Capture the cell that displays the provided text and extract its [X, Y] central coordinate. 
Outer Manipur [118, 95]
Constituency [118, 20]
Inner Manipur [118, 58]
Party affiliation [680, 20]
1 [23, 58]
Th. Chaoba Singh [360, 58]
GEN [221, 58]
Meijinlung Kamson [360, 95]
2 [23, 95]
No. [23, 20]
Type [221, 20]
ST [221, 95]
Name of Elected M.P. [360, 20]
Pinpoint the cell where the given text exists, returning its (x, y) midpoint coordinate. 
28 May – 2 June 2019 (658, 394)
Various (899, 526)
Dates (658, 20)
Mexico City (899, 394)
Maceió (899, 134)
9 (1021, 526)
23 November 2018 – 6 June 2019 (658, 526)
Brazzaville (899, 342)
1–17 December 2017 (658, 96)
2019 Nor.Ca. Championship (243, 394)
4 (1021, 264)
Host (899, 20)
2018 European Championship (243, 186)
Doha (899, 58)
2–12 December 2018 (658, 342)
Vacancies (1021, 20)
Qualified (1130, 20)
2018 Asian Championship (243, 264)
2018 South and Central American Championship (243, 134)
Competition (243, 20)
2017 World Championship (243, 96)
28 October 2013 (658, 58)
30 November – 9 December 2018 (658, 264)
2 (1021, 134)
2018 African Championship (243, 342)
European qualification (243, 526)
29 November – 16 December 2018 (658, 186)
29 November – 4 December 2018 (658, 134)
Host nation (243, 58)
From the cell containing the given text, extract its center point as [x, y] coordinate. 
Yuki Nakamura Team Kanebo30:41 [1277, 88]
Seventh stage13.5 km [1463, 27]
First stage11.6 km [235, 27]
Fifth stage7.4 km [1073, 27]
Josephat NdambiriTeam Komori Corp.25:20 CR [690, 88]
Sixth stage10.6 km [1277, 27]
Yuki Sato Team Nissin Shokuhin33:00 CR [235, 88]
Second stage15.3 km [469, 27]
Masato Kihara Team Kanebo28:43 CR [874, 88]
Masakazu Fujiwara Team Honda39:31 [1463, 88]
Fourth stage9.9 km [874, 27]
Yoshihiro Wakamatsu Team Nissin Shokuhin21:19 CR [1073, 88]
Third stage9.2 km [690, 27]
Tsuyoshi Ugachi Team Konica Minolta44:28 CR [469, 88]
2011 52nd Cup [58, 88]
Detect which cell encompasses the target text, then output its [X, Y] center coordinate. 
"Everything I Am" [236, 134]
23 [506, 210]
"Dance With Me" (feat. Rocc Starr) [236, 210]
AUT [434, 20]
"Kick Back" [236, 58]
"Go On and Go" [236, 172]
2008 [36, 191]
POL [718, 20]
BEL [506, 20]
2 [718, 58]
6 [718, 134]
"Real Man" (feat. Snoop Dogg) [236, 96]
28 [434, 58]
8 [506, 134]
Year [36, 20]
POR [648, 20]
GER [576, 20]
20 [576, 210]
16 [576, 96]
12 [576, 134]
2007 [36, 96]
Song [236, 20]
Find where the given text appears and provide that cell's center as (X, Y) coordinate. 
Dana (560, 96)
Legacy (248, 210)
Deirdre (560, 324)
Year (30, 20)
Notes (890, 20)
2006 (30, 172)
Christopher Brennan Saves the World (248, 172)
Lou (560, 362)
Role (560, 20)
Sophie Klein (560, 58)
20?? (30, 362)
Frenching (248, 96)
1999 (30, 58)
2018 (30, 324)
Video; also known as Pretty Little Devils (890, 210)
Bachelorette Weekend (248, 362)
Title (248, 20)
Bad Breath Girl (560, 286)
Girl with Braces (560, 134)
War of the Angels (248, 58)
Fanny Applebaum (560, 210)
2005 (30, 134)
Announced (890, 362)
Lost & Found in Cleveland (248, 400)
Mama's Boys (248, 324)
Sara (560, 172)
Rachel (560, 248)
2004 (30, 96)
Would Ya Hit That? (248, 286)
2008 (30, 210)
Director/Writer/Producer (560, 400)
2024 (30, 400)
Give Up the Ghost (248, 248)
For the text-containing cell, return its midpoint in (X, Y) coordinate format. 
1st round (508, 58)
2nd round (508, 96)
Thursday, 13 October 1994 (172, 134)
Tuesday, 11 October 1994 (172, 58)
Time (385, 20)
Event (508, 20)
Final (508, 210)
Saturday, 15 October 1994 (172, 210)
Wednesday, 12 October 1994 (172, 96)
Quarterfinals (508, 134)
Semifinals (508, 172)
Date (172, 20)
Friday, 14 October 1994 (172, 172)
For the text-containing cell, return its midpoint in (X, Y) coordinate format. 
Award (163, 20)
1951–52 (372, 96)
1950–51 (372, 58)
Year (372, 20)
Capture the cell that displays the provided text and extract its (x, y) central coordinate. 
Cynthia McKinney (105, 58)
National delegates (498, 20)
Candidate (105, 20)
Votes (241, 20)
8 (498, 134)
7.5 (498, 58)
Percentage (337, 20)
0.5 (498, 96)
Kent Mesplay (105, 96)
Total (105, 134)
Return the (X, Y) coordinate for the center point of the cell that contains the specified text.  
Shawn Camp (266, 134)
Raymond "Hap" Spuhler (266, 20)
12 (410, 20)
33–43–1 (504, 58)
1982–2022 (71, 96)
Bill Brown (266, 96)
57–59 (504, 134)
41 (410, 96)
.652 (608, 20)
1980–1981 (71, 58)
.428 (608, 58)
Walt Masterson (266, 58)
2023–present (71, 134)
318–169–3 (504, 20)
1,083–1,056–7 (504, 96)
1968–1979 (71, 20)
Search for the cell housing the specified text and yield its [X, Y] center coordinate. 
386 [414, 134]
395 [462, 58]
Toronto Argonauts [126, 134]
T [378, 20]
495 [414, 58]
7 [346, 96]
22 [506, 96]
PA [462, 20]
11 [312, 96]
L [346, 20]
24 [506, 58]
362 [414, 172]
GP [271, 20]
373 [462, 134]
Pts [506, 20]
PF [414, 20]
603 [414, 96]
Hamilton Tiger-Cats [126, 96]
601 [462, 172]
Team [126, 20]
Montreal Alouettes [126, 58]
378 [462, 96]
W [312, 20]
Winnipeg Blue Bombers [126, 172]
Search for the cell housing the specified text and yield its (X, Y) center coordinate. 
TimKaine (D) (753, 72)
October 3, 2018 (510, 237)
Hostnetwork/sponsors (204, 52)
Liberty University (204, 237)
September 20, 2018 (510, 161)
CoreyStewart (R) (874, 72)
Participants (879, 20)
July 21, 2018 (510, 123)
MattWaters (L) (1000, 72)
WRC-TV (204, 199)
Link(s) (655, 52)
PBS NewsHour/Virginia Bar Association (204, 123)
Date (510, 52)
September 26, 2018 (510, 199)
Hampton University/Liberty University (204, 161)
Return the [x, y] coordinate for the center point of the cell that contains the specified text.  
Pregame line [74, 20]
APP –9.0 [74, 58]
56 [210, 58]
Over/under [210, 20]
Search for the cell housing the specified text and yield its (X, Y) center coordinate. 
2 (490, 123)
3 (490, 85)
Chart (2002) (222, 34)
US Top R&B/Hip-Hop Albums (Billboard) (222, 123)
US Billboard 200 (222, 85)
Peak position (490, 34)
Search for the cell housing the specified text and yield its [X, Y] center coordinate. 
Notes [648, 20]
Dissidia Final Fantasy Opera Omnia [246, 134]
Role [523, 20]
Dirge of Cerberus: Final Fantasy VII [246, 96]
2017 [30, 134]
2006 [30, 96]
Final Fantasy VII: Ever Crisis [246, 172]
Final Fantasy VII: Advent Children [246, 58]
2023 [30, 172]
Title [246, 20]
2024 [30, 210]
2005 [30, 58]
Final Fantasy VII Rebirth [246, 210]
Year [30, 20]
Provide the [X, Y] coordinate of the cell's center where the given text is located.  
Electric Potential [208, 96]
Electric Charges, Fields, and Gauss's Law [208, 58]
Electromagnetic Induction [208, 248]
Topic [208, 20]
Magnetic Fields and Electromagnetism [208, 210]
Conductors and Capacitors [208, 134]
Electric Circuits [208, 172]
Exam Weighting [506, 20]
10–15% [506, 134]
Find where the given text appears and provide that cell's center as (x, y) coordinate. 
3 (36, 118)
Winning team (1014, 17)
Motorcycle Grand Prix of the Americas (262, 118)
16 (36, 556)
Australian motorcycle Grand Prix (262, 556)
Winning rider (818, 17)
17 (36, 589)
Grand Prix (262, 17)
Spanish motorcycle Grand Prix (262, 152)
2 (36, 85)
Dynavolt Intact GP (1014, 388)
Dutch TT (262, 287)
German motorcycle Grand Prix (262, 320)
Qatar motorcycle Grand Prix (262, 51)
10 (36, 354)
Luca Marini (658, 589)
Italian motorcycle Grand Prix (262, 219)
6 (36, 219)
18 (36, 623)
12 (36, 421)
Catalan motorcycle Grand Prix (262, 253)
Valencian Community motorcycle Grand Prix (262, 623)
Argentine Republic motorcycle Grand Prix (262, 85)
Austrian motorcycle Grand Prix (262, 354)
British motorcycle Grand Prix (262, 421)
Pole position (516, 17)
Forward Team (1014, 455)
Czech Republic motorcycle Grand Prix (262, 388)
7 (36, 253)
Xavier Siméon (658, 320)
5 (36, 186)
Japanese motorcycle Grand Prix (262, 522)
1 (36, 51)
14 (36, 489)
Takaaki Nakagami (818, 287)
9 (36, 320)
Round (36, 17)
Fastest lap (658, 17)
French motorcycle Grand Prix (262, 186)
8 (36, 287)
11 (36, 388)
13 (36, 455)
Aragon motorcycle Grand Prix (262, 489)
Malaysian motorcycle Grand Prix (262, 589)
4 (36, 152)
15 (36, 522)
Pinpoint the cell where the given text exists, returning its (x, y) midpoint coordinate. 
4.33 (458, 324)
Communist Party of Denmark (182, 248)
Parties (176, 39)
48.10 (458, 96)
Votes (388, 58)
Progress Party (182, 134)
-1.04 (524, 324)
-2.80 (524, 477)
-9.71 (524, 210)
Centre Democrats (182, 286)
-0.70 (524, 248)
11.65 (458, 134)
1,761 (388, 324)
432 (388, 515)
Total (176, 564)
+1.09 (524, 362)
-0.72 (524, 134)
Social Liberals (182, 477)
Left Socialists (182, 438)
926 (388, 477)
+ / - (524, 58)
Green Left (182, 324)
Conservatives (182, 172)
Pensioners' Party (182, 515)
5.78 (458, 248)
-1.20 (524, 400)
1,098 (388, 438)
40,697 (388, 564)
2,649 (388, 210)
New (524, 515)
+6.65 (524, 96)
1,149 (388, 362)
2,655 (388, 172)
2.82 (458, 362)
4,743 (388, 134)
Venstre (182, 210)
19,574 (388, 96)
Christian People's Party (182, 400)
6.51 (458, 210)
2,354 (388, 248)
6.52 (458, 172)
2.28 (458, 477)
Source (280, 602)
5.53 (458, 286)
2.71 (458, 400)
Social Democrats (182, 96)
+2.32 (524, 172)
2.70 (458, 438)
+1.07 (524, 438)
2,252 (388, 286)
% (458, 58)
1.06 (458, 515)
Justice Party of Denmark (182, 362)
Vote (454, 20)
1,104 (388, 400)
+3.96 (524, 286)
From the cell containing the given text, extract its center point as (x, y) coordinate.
+++
Render the data from its first line through the line containing "6 [718, 134]" as a JSON list of strings, one string per line and blank lines omitted. Include both the first line and the "6 [718, 134]" line.

[
  "Capture the cell that displays the provided text and extract its [X, Y] central coordinate. ",
  "Outer Manipur [118, 95]",
  "Constituency [118, 20]",
  "Inner Manipur [118, 58]",
  "Party affiliation [680, 20]",
  "1 [23, 58]",
  "Th. Chaoba Singh [360, 58]",
  "GEN [221, 58]",
  "Meijinlung Kamson [360, 95]",
  "2 [23, 95]",
  "No. [23, 20]",
  "Type [221, 20]",
  "ST [221, 95]",
  "Name of Elected M.P. [360, 20]",
  "Pinpoint the cell where the given text exists, returning its (x, y) midpoint coordinate. ",
  "28 May – 2 June 2019 (658, 394)",
  "Various (899, 526)",
  "Dates (658, 20)",
  "Mexico City (899, 394)",
  "Maceió (899, 134)",
  "9 (1021, 526)",
  "23 November 2018 – 6 June 2019 (658, 526)",
  "Brazzaville (899, 342)",
  "1–17 December 2017 (658, 96)",
  "2019 Nor.Ca. Championship (243, 394)",
  "4 (1021, 264)",
  "Host (899, 20)",
  "2018 European Championship (243, 186)",
  "Doha (899, 58)",
  "2–12 December 2018 (658, 342)",
  "Vacancies (1021, 20)",
  "Qualified (1130, 20)",
  "2018 Asian Championship (243, 264)",
  "2018 South and Central American Championship (243, 134)",
  "Competition (243, 20)",
  "2017 World Championship (243, 96)",
  "28 October 2013 (658, 58)",
  "30 November – 9 December 2018 (658, 264)",
  "2 (1021, 134)",
  "2018 African Championship (243, 342)",
  "European qualification (243, 526)",
  "29 November – 16 December 2018 (658, 186)",
  "29 November – 4 December 2018 (658, 134)",
  "Host nation (243, 58)",
  "From the cell containing the given text, extract its center point as [x, y] coordinate. ",
  "Yuki Nakamura Team Kanebo30:41 [1277, 88]",
  "Seventh stage13.5 km [1463, 27]",
  "First stage11.6 km [235, 27]",
  "Fifth stage7.4 km [1073, 27]",
  "Josephat NdambiriTeam Komori Corp.25:20 CR [690, 88]",
  "Sixth stage10.6 km [1277, 27]",
  "Yuki Sato Team Nissin Shokuhin33:00 CR [235, 88]",
  "Second stage15.3 km [469, 27]",
  "Masato Kihara Team Kanebo28:43 CR [874, 88]",
  "Masakazu Fujiwara Team Honda39:31 [1463, 88]",
  "Fourth stage9.9 km [874, 27]",
  "Yoshihiro Wakamatsu Team Nissin Shokuhin21:19 CR [1073, 88]",
  "Third stage9.2 km [690, 27]",
  "Tsuyoshi Ugachi Team Konica Minolta44:28 CR [469, 88]",
  "2011 52nd Cup [58, 88]",
  "Detect which cell encompasses the target text, then output its [X, Y] center coordinate. ",
  "\"Everything I Am\" [236, 134]",
  "23 [506, 210]",
  "\"Dance With Me\" (feat. Rocc Starr) [236, 210]",
  "AUT [434, 20]",
  "\"Kick Back\" [236, 58]",
  "\"Go On and Go\" [236, 172]",
  "2008 [36, 191]",
  "POL [718, 20]",
  "BEL [506, 20]",
  "2 [718, 58]",
  "6 [718, 134]"
]